Exercise:
Set down only what runs from the line containing "pos2: [469, 184]" through the last line of the data, exactly as it reads.

Entries taken from a collection:
╔══
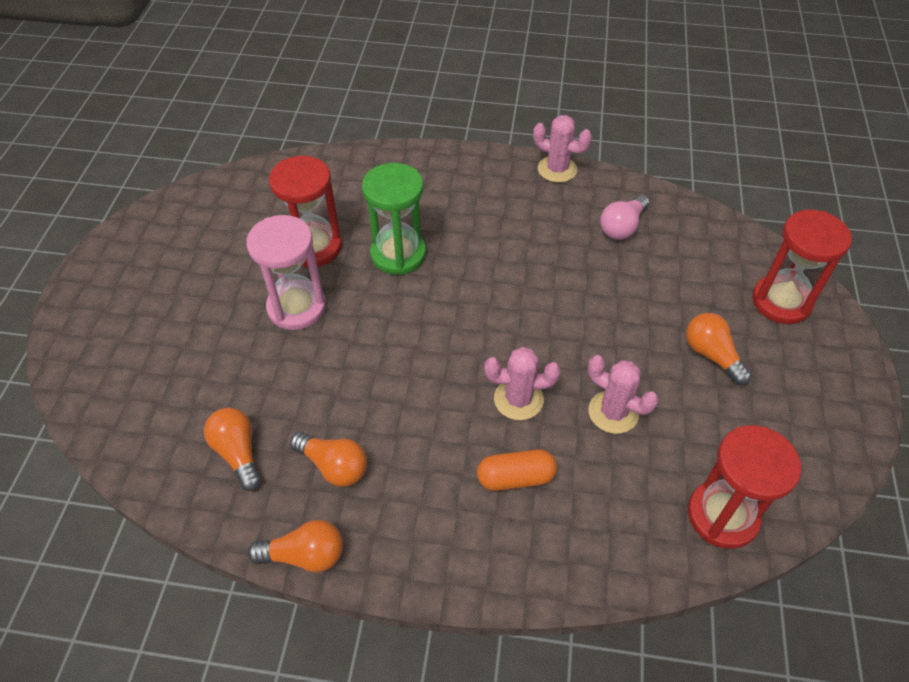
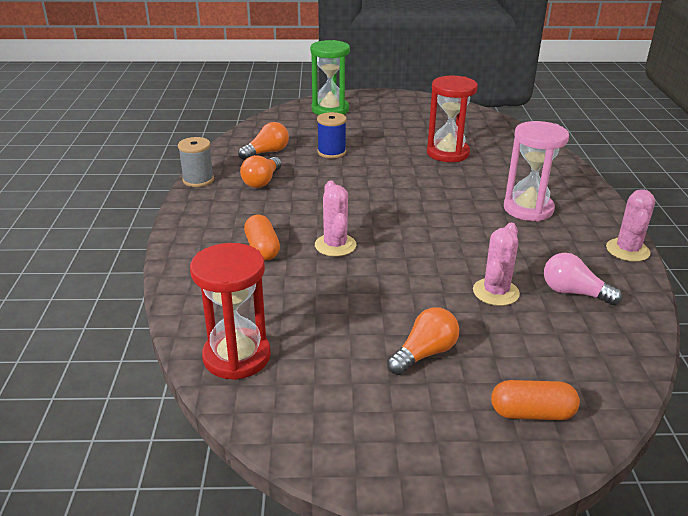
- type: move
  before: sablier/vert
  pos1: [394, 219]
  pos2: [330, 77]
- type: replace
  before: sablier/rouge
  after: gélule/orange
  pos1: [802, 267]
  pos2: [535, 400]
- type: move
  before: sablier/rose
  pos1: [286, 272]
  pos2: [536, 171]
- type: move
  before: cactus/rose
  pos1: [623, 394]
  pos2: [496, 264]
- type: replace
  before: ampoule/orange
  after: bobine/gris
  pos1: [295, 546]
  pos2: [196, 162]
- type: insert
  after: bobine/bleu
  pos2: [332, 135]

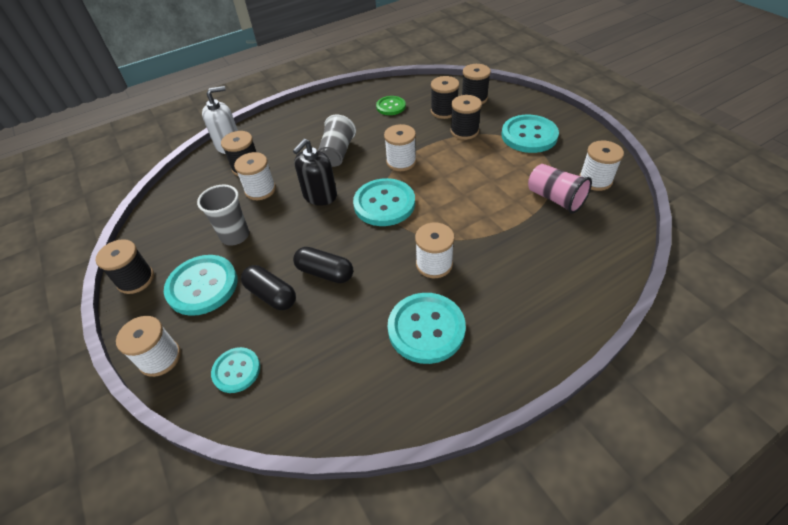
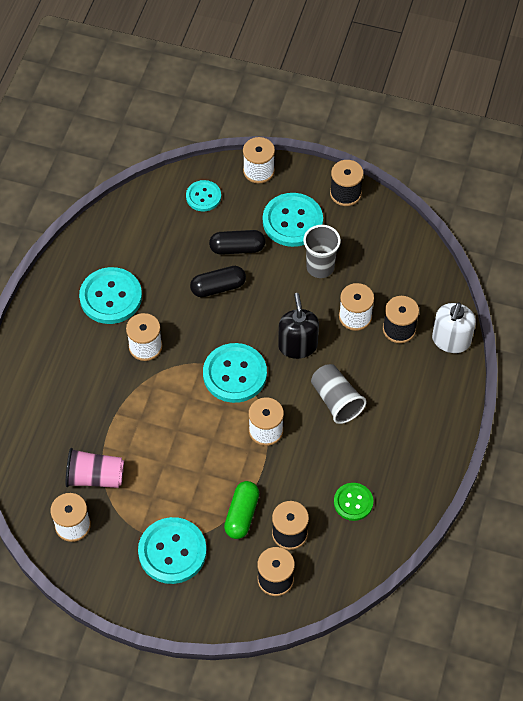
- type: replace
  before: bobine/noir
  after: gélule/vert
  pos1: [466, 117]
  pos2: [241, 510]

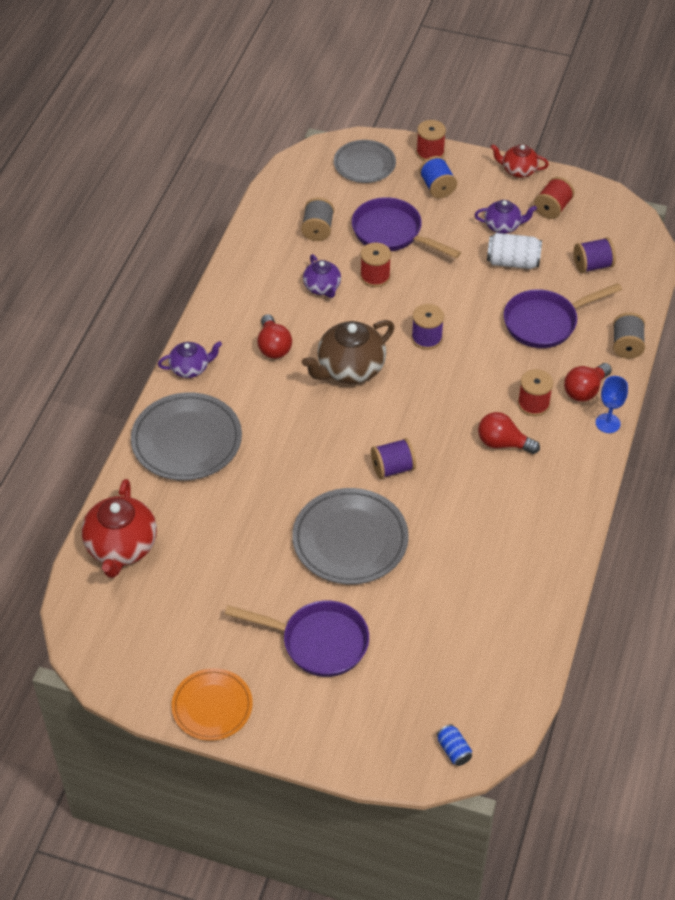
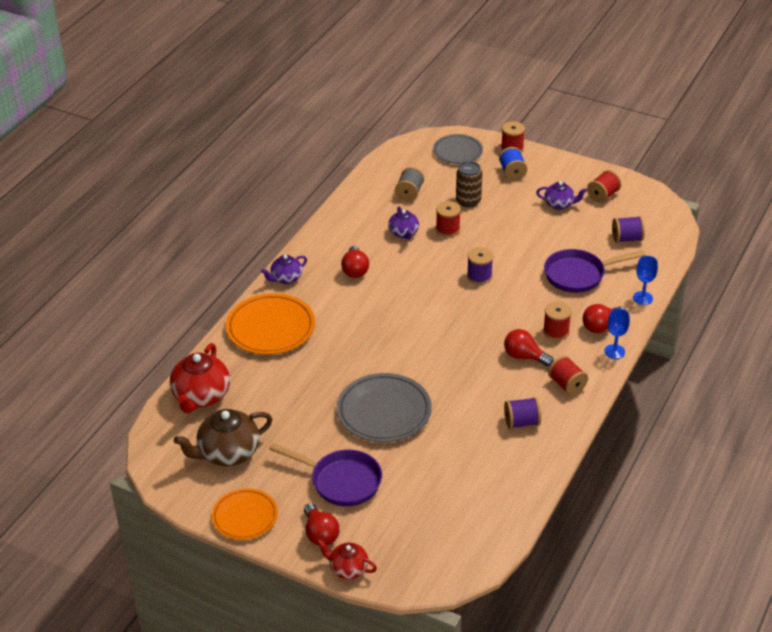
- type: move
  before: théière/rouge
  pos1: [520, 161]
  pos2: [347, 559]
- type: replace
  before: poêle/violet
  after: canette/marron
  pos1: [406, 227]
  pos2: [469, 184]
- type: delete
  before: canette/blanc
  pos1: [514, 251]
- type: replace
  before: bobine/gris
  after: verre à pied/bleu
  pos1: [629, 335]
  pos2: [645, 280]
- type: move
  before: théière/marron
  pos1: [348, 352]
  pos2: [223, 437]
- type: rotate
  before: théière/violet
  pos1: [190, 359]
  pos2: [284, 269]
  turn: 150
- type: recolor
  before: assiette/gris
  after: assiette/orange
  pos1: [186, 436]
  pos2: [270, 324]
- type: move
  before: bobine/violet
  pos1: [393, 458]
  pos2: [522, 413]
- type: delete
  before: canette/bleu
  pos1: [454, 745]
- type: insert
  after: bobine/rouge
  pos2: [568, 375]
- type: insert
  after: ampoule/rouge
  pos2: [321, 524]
╚══
Response to this task:
  pos2: [469, 184]
- type: delete
  before: canette/blanc
  pos1: [514, 251]
- type: replace
  before: bobine/gris
  after: verre à pied/bleu
  pos1: [629, 335]
  pos2: [645, 280]
- type: move
  before: théière/marron
  pos1: [348, 352]
  pos2: [223, 437]
- type: rotate
  before: théière/violet
  pos1: [190, 359]
  pos2: [284, 269]
  turn: 150
- type: recolor
  before: assiette/gris
  after: assiette/orange
  pos1: [186, 436]
  pos2: [270, 324]
- type: move
  before: bobine/violet
  pos1: [393, 458]
  pos2: [522, 413]
- type: delete
  before: canette/bleu
  pos1: [454, 745]
- type: insert
  after: bobine/rouge
  pos2: [568, 375]
- type: insert
  after: ampoule/rouge
  pos2: [321, 524]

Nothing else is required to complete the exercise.